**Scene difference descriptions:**
****************

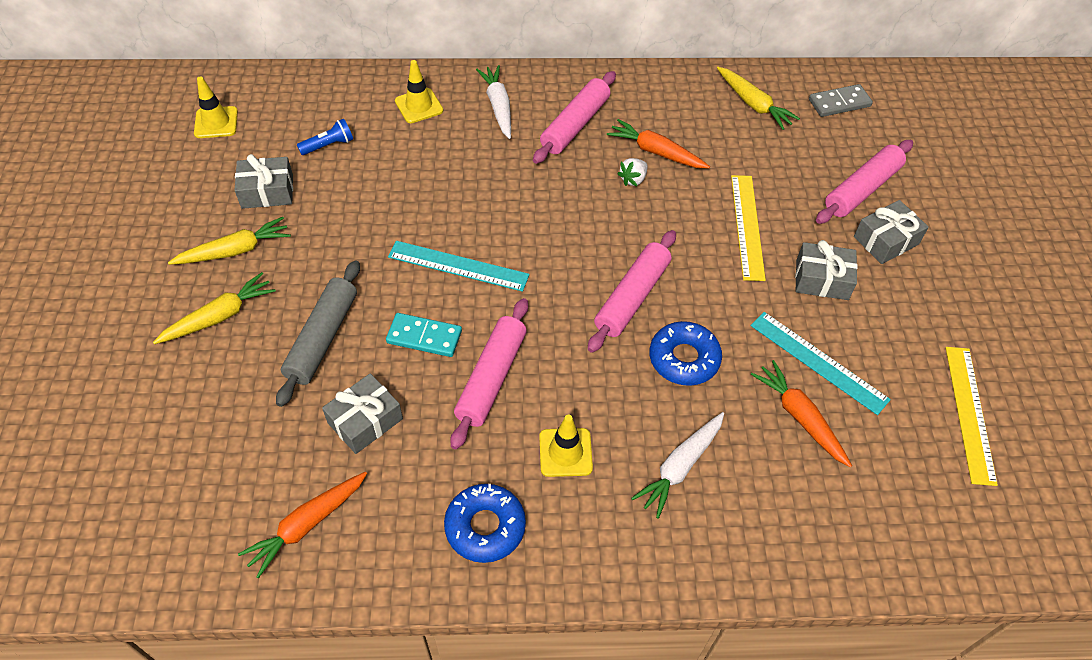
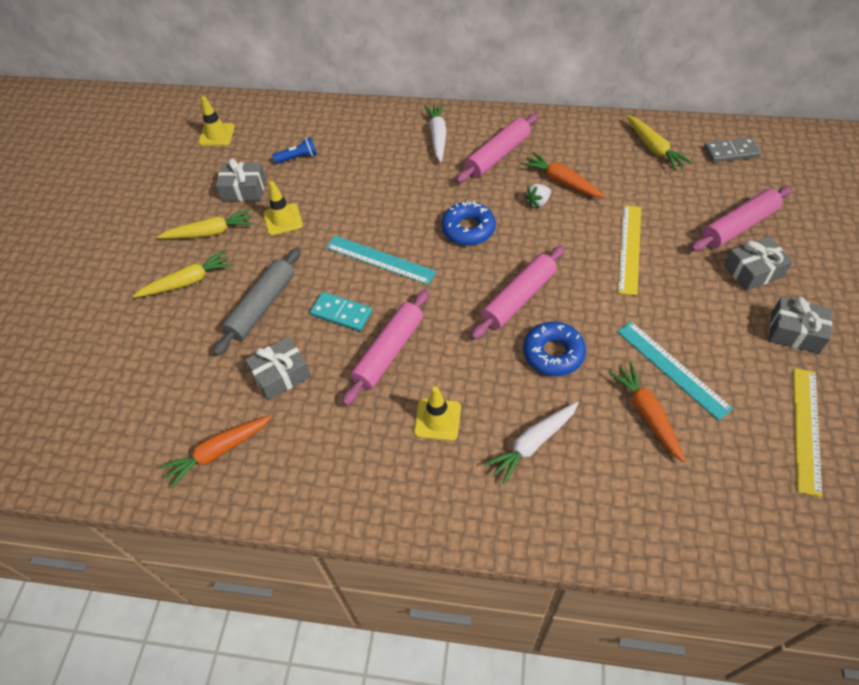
camera: 15 degrees right, 0 degrees up
(419, 106) = (374, 132): yellow traffic cone -> yellow traffic cone (283, 219)
(485, 527) = (359, 472): blue donut -> blue donut (468, 229)
(822, 279) = (688, 299): grey gift -> grey gift (795, 332)

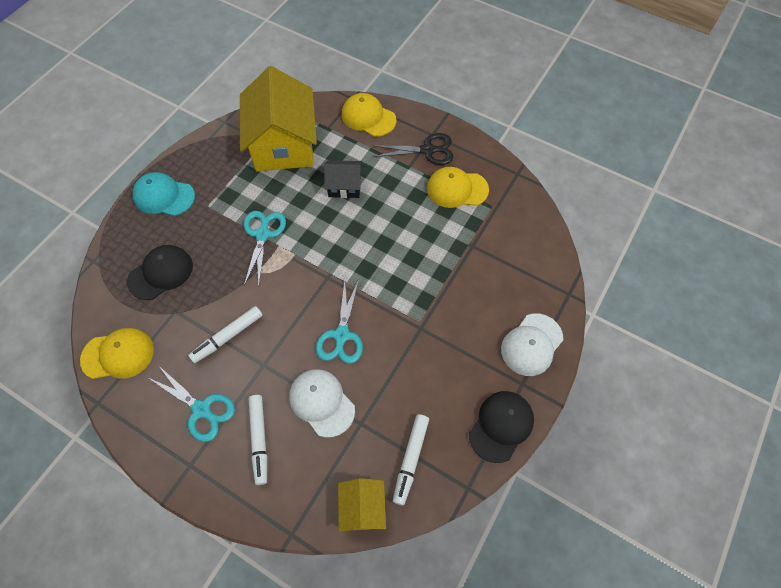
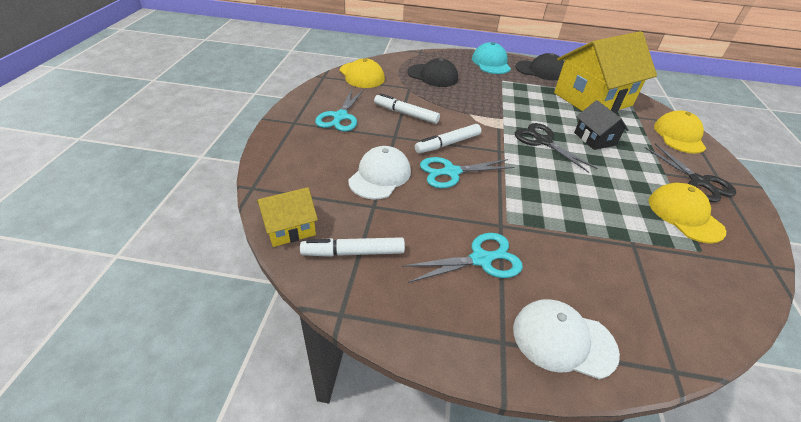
camera: 65 degrees right, 20 degrees down
(259, 440) = (329, 150): white marker -> white marker (448, 144)
(262, 235) = (504, 109): turquoise scissors -> turquoise scissors (481, 259)
(330, 231) = (543, 141): none -> black scissors
(501, 426) = (433, 331): black cap -> black cap (540, 70)

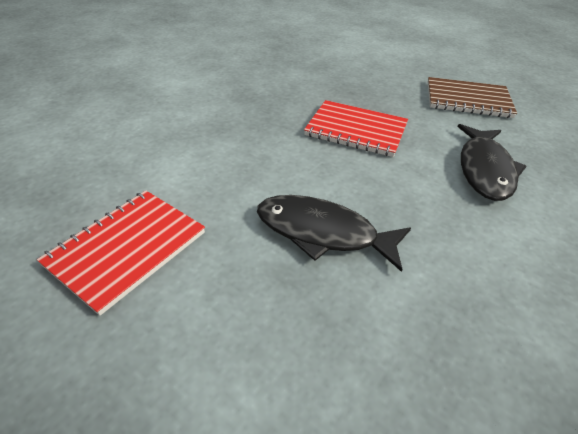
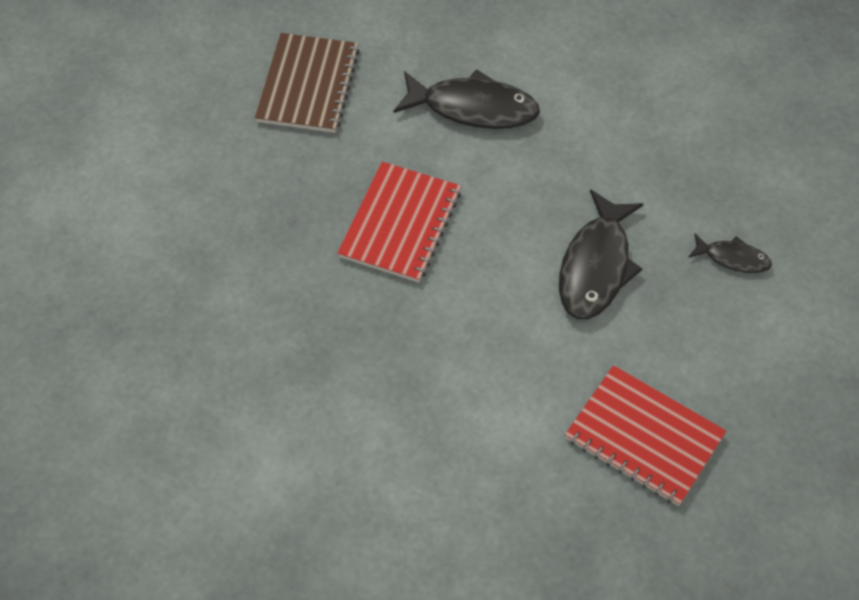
camera: 90 degrees left, 15 degrees up
(341, 364) = (733, 258): none -> black fish

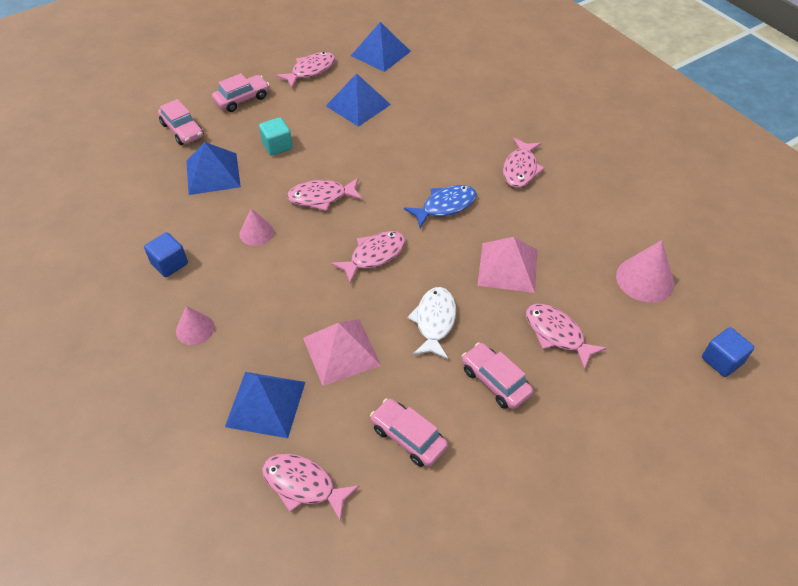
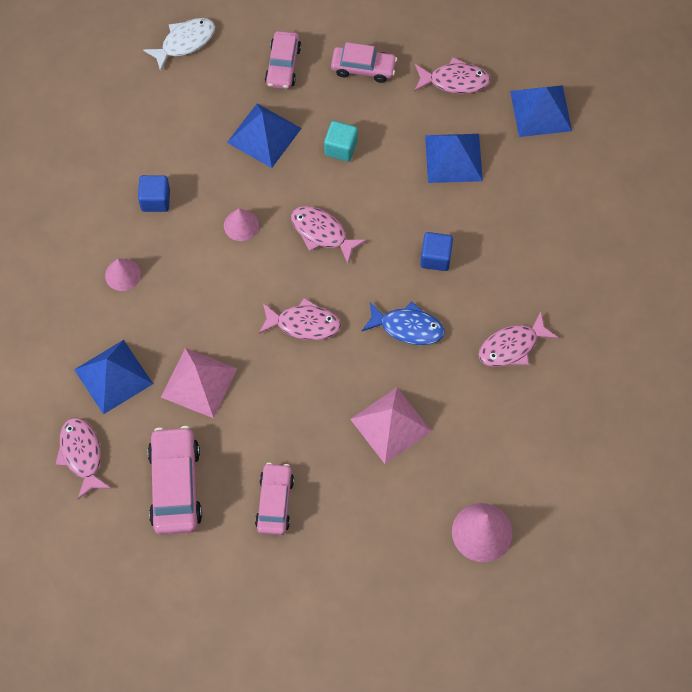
camera: 45 degrees right, 15 degrees up
(408, 437) = (175, 485): pink car -> pink car, size x1.51
(434, 321) = (286, 419): white fish -> white fish (185, 42)
(557, 334) = (359, 510): pink fish -> none
(721, 360) = (451, 642): blue cube -> blue cube (435, 258)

****************

**Task description:** Could the entries above be written out word for word, pictures excluded?

**Exercise output:**
camera: 15 degrees right, 0 degrees up
(419, 106) = (374, 132): yellow traffic cone -> yellow traffic cone (283, 219)
(485, 527) = (359, 472): blue donut -> blue donut (468, 229)
(822, 279) = (688, 299): grey gift -> grey gift (795, 332)

camera: 65 degrees right, 20 degrees down
(259, 440) = (329, 150): white marker -> white marker (448, 144)
(262, 235) = (504, 109): turquoise scissors -> turquoise scissors (481, 259)
(330, 231) = (543, 141): none -> black scissors
(501, 426) = (433, 331): black cap -> black cap (540, 70)

camera: 90 degrees left, 15 degrees up
(341, 364) = (733, 258): none -> black fish

camera: 45 degrees right, 15 degrees up
(408, 437) = (175, 485): pink car -> pink car, size x1.51
(434, 321) = (286, 419): white fish -> white fish (185, 42)
(557, 334) = (359, 510): pink fish -> none
(721, 360) = (451, 642): blue cube -> blue cube (435, 258)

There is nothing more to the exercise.